-------- DATASET

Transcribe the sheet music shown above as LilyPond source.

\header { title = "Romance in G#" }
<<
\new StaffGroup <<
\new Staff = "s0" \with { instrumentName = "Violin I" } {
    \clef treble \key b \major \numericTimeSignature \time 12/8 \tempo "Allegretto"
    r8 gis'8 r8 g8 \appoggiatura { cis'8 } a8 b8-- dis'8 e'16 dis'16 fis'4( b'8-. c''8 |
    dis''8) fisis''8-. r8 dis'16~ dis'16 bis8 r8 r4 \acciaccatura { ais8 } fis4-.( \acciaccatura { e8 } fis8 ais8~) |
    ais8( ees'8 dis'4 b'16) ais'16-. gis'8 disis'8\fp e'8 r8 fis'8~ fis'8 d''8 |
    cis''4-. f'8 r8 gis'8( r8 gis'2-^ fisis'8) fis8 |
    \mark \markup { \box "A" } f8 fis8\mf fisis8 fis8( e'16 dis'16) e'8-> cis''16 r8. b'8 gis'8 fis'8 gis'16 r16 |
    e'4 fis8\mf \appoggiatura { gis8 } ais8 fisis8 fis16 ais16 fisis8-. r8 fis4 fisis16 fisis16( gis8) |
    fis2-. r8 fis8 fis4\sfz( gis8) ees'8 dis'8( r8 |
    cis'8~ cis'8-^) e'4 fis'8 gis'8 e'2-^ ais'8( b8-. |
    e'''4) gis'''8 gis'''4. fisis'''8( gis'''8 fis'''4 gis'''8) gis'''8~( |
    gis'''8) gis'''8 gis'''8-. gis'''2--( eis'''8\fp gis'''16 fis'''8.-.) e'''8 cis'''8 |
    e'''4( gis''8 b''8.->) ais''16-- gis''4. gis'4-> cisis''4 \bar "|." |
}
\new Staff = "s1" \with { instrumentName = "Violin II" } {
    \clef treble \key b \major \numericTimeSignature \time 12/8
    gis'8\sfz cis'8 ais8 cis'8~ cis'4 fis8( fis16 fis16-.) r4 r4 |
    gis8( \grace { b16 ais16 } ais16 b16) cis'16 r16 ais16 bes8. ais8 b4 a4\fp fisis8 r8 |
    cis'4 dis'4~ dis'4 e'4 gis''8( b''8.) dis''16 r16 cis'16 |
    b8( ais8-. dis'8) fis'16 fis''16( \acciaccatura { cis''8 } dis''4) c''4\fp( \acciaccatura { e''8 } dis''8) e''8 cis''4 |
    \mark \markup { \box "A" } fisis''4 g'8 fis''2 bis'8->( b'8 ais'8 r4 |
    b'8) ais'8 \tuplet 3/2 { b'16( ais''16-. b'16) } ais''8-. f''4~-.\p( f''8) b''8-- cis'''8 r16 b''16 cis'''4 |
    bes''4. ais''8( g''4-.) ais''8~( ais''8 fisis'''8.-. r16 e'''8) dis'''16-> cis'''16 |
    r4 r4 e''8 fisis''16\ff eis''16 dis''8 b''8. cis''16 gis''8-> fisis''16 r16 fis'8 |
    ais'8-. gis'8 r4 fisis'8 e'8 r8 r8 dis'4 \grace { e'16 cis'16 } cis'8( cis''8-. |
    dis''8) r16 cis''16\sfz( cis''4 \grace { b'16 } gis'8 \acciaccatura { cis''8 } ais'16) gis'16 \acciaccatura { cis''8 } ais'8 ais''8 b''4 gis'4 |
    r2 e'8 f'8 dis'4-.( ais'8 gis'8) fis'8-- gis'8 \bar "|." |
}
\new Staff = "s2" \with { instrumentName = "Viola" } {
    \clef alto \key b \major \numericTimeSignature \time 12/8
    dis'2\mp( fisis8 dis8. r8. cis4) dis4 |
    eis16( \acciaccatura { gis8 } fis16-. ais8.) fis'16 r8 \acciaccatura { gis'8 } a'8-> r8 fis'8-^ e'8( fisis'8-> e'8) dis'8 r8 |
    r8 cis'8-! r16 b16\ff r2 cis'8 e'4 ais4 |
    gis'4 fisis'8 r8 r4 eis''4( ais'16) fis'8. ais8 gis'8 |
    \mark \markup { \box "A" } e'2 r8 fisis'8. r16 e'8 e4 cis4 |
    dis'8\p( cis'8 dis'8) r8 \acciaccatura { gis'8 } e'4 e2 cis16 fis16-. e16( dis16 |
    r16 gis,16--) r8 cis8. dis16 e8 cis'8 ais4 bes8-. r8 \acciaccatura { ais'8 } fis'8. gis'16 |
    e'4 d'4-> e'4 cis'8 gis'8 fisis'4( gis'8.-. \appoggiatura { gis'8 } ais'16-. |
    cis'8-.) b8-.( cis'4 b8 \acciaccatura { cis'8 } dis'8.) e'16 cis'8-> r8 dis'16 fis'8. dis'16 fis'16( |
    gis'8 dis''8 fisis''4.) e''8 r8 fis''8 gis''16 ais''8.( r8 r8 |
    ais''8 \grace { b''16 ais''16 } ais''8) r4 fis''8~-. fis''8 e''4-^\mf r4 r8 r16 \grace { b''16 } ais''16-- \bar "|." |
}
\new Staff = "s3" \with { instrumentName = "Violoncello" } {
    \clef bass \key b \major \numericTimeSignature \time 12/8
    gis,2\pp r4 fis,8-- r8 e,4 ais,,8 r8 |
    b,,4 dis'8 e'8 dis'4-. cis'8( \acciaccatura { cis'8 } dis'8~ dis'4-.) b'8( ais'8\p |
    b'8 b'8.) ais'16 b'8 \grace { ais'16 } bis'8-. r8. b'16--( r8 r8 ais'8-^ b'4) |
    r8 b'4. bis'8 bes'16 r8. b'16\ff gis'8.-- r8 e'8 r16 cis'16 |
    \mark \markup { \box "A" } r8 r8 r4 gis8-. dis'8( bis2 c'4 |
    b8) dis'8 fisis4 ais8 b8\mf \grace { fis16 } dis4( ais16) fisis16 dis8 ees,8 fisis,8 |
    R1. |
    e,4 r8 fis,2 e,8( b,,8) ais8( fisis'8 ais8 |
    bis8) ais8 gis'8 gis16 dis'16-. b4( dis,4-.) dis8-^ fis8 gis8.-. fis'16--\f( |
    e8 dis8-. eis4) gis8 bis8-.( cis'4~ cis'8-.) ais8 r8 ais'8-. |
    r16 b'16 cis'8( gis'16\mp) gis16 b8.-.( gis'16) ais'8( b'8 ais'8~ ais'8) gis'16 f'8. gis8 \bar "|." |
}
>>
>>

----------------

WORK INSTRUCTIONS> How many lines in the data above contain the string "Violin"? Reply with the number alone.

EXERCISE OUTPUT> 2